-- The task --
Leave out the pictures and restate exactly, and only, the lines from the one that contains "camera: 115 degrees right, 5 degrees down" through the final line of the material below.

-- Data to process --
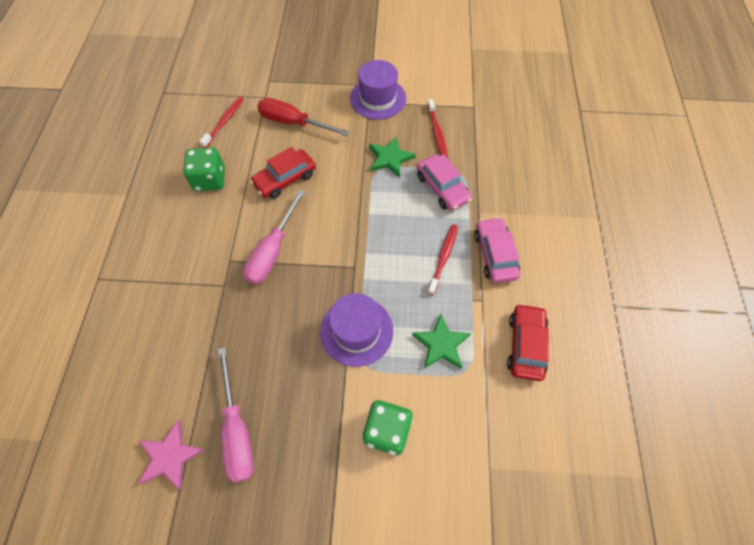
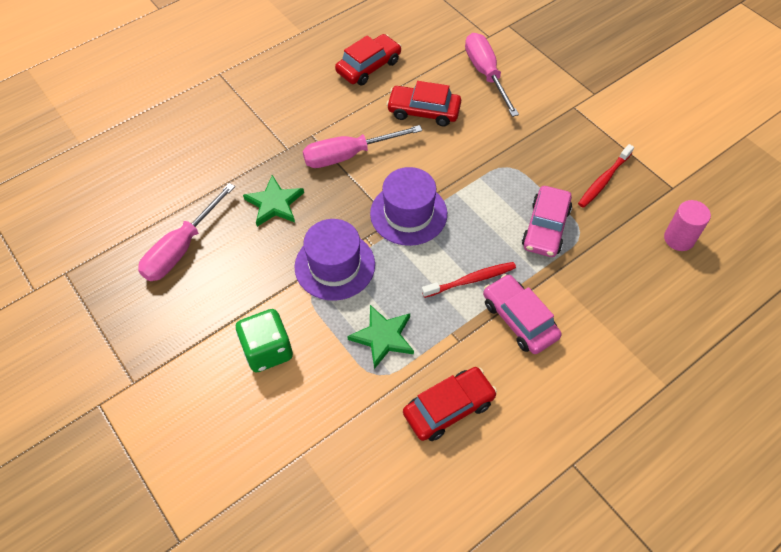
camera: 50 degrees right, 5 degrees down
pink star [138,421,204,489] -> none
green dice [183,148,225,191] -> red car [335,34,401,85]
red toothbrush [199,96,244,148] -> none
red screwdriver [257,98,350,136] -> pink screwdriver [465,33,519,117]
purple hat [350,60,406,120] -> purple hat moved to [370,167,447,246]
green star [369,136,416,178] -> green star moved to [243,175,304,227]
pink car [474,217,520,283] -> pink car turned 75 degrees counterclockwise [483,274,562,354]
none -> pink cylinder [664,200,711,251]

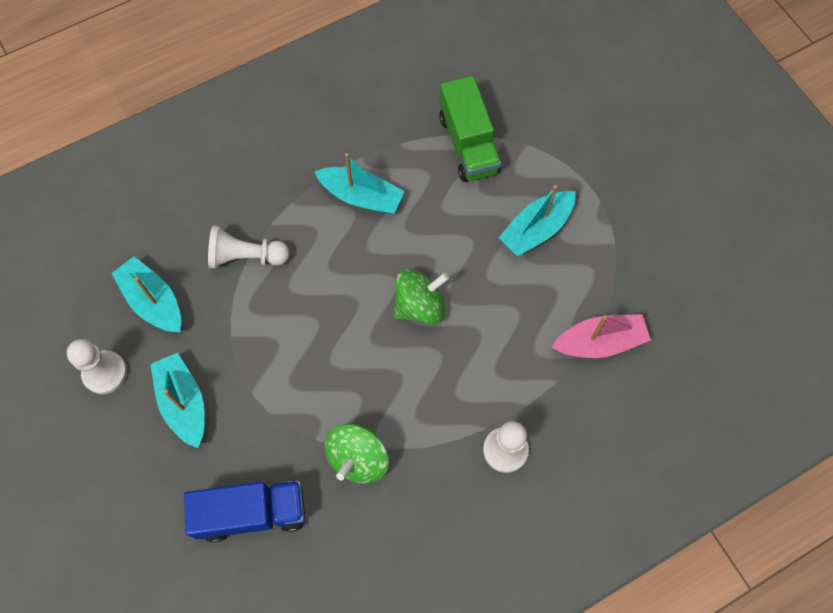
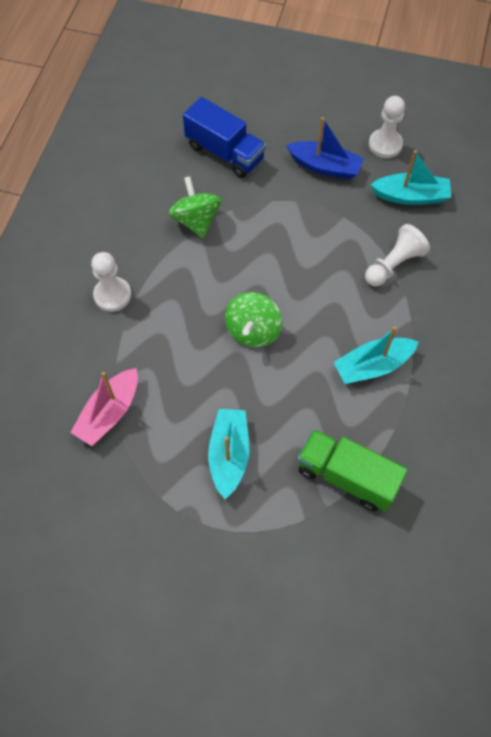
camera: 135 degrees right, 5 degrees down
turquoise boat [150,353,205,448] -> blue boat [286,117,364,179]
blue truck [184,481,305,542] -> blue truck turned 90 degrees counterclockwise [183,97,266,178]

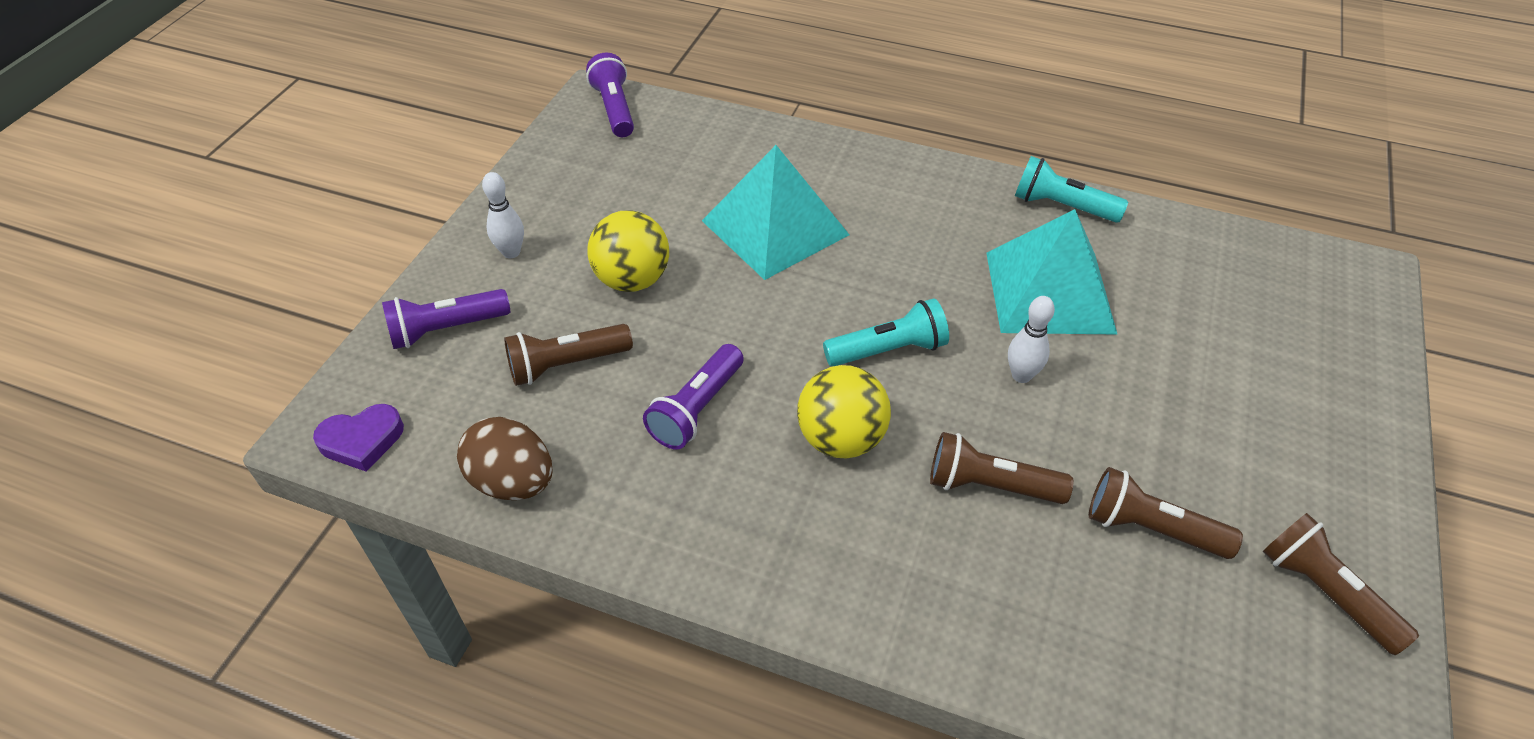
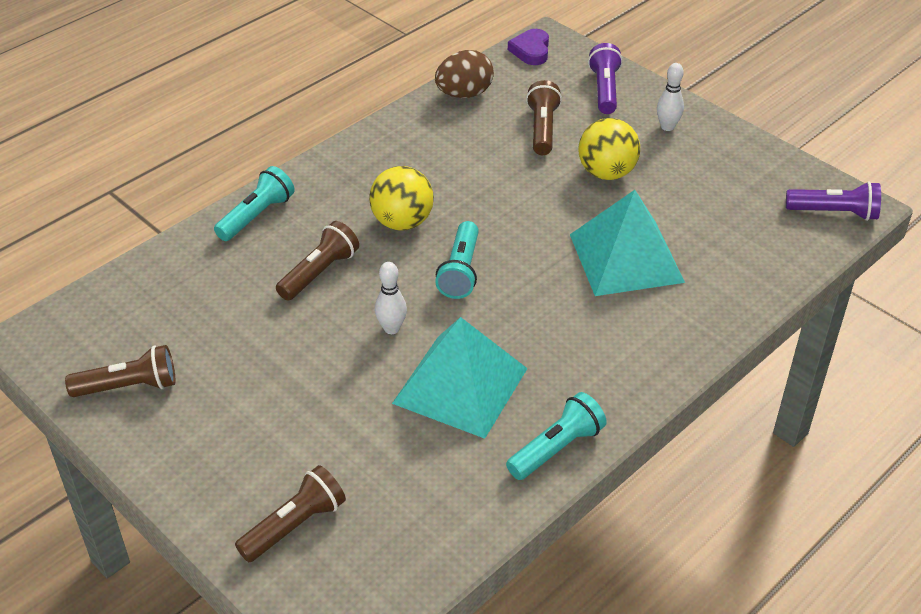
camera: 115 degrees right, 5 degrees down
purple flashlight [643,344,744,449] -> none
brown flashlight [1089,467,1243,559] -> brown flashlight moved to [235,465,346,562]
none -> turquoise flashlight [214,166,295,241]

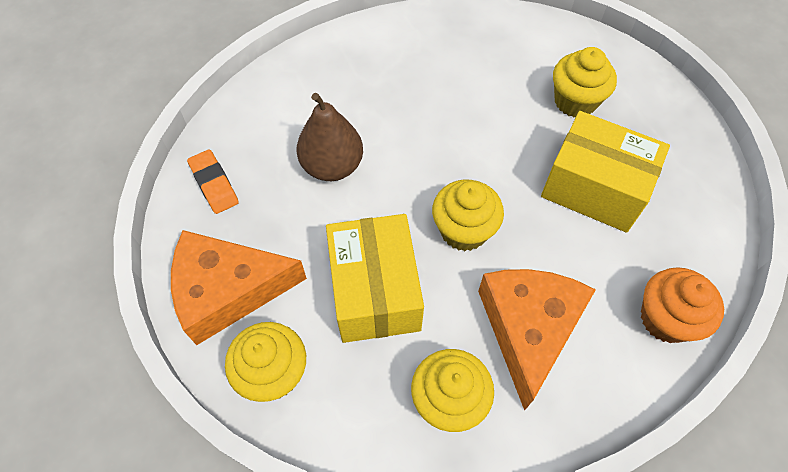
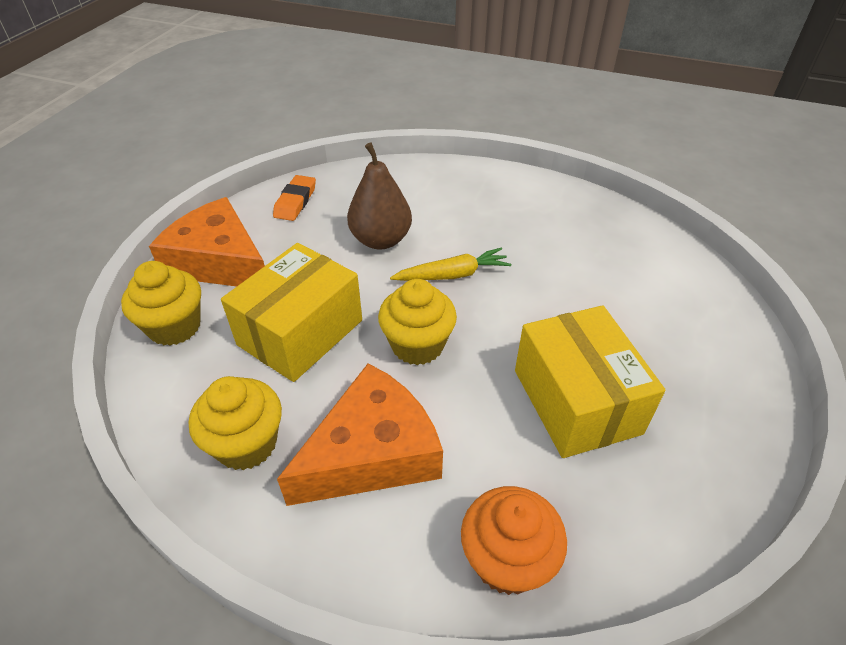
camera: 45 degrees right, 15 degrees down
yellow cupcake [553,47,617,117] -> none
none -> yellow carrot [390,248,511,281]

-- Response --
camera: 115 degrees right, 5 degrees down
purple flashlight [643,344,744,449] -> none
brown flashlight [1089,467,1243,559] -> brown flashlight moved to [235,465,346,562]
none -> turquoise flashlight [214,166,295,241]

camera: 45 degrees right, 15 degrees down
yellow cupcake [553,47,617,117] -> none
none -> yellow carrot [390,248,511,281]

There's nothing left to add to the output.